▸ The exercise
Count each line in which the word "field" appears. Reply with the total and nothing more.

**** Supplied material

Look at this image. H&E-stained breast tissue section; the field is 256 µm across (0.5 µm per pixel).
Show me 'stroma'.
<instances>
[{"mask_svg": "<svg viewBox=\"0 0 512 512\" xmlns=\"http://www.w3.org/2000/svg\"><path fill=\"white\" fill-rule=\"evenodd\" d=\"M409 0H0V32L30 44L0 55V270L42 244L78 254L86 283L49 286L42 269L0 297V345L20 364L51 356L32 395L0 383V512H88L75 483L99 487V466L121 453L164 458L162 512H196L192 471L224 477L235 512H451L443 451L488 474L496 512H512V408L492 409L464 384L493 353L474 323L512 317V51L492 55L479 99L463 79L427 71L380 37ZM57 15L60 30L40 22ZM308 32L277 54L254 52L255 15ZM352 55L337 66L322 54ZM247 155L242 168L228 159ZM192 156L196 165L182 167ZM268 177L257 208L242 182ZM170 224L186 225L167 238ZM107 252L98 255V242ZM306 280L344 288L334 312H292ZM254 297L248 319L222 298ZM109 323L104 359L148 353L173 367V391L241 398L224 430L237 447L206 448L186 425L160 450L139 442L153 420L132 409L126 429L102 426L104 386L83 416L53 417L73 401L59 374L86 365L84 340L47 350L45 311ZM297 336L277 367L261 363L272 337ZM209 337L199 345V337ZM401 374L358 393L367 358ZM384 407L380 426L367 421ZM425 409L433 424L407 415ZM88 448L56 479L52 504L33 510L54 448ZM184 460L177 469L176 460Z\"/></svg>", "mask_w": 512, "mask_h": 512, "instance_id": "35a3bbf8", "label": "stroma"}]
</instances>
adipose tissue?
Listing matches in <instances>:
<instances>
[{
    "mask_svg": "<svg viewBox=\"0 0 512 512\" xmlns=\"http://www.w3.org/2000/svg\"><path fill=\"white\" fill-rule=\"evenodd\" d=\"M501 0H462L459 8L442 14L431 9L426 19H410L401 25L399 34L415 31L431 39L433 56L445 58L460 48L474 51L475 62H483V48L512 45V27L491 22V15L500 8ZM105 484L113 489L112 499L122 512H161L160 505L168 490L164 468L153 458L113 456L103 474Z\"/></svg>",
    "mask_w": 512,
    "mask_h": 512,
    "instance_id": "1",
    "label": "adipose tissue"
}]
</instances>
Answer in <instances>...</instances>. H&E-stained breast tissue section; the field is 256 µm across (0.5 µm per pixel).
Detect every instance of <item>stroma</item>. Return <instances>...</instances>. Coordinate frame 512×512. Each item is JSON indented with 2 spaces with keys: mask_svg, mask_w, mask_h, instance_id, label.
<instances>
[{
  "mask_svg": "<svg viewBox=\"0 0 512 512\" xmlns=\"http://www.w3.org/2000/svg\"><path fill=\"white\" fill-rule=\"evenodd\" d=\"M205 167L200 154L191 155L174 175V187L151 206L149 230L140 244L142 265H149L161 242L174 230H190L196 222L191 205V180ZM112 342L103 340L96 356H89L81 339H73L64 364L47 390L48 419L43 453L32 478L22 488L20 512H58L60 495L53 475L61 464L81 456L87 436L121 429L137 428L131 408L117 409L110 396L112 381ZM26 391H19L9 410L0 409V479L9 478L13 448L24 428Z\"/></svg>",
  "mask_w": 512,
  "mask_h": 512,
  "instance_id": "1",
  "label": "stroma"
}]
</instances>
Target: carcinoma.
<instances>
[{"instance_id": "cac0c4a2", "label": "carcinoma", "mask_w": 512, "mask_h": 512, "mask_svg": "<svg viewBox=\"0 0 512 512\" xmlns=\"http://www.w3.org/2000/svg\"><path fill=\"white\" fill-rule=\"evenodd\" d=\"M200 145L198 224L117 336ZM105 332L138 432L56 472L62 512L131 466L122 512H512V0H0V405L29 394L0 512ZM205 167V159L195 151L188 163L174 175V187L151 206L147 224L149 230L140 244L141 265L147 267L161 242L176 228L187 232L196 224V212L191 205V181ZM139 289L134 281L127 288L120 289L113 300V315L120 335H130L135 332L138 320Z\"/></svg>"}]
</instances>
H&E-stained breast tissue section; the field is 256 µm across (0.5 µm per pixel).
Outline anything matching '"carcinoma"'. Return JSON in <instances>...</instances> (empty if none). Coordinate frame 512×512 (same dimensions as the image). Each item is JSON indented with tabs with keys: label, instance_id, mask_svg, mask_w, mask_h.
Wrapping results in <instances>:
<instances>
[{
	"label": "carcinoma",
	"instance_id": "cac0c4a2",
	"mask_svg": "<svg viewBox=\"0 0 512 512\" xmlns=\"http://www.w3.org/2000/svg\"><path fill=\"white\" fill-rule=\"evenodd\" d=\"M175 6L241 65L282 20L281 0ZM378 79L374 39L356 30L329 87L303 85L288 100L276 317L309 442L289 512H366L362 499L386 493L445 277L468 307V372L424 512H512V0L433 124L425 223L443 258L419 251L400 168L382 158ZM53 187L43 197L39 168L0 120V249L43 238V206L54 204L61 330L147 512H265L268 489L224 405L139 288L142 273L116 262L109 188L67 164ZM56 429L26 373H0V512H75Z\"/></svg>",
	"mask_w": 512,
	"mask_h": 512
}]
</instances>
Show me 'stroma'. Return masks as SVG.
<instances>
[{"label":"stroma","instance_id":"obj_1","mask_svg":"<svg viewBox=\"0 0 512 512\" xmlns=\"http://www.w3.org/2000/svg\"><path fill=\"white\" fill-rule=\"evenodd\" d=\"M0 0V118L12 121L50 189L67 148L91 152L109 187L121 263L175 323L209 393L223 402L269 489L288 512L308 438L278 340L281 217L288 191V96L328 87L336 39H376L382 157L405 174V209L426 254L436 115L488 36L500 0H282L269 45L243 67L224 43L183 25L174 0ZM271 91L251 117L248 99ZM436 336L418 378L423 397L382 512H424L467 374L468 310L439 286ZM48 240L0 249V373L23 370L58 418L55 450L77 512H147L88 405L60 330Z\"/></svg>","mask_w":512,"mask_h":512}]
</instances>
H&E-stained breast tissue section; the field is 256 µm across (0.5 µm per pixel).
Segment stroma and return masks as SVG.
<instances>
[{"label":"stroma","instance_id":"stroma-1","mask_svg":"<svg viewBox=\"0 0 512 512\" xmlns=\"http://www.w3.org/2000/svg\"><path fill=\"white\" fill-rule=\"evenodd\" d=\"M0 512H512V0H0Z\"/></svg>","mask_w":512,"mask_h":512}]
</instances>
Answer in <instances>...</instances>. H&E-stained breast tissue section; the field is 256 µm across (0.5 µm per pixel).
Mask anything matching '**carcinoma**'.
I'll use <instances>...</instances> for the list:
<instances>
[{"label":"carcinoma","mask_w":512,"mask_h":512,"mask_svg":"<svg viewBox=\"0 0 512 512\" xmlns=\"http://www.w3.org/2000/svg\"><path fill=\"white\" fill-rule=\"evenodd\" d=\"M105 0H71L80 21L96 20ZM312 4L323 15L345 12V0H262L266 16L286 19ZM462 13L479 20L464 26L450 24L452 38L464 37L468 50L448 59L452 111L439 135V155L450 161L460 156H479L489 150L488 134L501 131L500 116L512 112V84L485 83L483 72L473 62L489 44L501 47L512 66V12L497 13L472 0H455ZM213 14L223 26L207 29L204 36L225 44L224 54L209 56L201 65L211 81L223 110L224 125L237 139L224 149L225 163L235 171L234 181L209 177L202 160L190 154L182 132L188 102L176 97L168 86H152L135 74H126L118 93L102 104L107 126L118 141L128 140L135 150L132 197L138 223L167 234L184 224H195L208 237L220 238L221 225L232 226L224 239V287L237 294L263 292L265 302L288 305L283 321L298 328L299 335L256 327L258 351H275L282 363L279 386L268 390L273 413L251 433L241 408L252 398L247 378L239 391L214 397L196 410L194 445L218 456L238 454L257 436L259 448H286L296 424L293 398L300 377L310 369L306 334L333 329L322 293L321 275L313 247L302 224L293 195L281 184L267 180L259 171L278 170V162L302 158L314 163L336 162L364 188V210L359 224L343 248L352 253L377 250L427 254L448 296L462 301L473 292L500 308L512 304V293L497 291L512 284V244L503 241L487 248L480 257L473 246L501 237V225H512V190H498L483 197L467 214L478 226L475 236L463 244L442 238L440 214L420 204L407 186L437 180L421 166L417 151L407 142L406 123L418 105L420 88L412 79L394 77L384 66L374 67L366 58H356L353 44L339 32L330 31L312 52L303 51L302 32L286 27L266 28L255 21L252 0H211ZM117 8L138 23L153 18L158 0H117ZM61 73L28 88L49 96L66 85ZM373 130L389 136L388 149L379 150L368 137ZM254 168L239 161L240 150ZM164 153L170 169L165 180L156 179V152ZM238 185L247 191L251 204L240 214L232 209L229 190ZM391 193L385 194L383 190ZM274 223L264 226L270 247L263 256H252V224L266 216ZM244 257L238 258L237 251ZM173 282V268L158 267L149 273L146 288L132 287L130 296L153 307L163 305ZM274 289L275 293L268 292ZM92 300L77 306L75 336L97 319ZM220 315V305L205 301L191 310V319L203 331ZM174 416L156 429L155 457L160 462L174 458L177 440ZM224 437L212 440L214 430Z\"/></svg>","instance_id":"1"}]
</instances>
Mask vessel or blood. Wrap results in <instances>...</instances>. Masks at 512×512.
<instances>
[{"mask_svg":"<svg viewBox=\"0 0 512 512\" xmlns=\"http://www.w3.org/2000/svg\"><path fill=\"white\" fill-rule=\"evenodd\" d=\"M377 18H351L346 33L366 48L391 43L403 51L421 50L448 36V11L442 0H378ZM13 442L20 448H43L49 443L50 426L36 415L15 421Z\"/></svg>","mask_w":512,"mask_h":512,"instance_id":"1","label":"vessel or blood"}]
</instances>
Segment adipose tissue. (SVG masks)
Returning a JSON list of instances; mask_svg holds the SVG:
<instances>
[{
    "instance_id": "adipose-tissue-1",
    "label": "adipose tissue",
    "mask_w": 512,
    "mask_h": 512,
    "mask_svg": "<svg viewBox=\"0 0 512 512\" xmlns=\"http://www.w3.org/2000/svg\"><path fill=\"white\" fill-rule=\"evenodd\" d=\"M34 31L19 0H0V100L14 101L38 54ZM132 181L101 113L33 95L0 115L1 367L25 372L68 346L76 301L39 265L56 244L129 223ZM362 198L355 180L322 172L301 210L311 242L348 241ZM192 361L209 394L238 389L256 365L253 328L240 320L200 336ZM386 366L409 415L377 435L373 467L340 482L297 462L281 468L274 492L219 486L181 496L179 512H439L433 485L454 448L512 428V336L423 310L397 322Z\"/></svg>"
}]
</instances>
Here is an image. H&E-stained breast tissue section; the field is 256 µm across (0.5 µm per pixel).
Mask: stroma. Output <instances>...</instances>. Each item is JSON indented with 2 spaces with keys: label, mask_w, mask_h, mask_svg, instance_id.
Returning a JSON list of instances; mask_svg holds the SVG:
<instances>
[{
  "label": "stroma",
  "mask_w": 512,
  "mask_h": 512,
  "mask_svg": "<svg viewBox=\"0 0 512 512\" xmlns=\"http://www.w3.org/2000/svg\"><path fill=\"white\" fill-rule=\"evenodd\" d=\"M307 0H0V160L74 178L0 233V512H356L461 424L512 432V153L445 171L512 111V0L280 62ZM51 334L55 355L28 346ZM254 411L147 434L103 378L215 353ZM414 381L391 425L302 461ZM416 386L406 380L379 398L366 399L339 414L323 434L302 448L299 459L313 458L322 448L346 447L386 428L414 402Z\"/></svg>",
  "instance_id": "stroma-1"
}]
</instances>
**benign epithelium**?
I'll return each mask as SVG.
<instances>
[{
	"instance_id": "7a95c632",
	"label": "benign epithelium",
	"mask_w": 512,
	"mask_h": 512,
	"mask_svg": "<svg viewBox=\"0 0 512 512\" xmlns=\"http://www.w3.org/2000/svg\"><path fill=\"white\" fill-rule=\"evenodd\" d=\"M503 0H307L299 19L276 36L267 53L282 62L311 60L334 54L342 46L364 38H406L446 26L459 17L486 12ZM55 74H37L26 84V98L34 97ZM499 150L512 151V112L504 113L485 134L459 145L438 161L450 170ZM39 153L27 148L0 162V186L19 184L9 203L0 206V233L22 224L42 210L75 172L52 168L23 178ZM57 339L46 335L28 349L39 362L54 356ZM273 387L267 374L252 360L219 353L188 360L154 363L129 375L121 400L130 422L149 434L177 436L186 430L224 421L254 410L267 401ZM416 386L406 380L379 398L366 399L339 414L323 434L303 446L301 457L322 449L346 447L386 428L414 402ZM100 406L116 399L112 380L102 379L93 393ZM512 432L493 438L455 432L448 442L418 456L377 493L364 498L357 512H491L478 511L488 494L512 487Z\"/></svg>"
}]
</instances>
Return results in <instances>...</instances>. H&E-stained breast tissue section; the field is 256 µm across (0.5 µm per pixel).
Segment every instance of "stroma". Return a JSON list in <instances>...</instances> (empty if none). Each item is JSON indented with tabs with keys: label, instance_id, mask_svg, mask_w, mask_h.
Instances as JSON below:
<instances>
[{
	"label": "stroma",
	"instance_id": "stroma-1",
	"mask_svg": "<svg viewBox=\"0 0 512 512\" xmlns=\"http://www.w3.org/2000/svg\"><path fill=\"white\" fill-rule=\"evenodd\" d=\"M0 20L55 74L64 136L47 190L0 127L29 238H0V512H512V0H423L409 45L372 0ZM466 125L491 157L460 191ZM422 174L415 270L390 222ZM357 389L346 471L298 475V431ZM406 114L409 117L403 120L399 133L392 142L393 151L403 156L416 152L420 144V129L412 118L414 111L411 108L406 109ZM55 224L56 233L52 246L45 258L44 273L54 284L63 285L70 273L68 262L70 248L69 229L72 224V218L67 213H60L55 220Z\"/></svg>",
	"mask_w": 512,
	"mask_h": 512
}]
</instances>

********

▸ Response to the task
7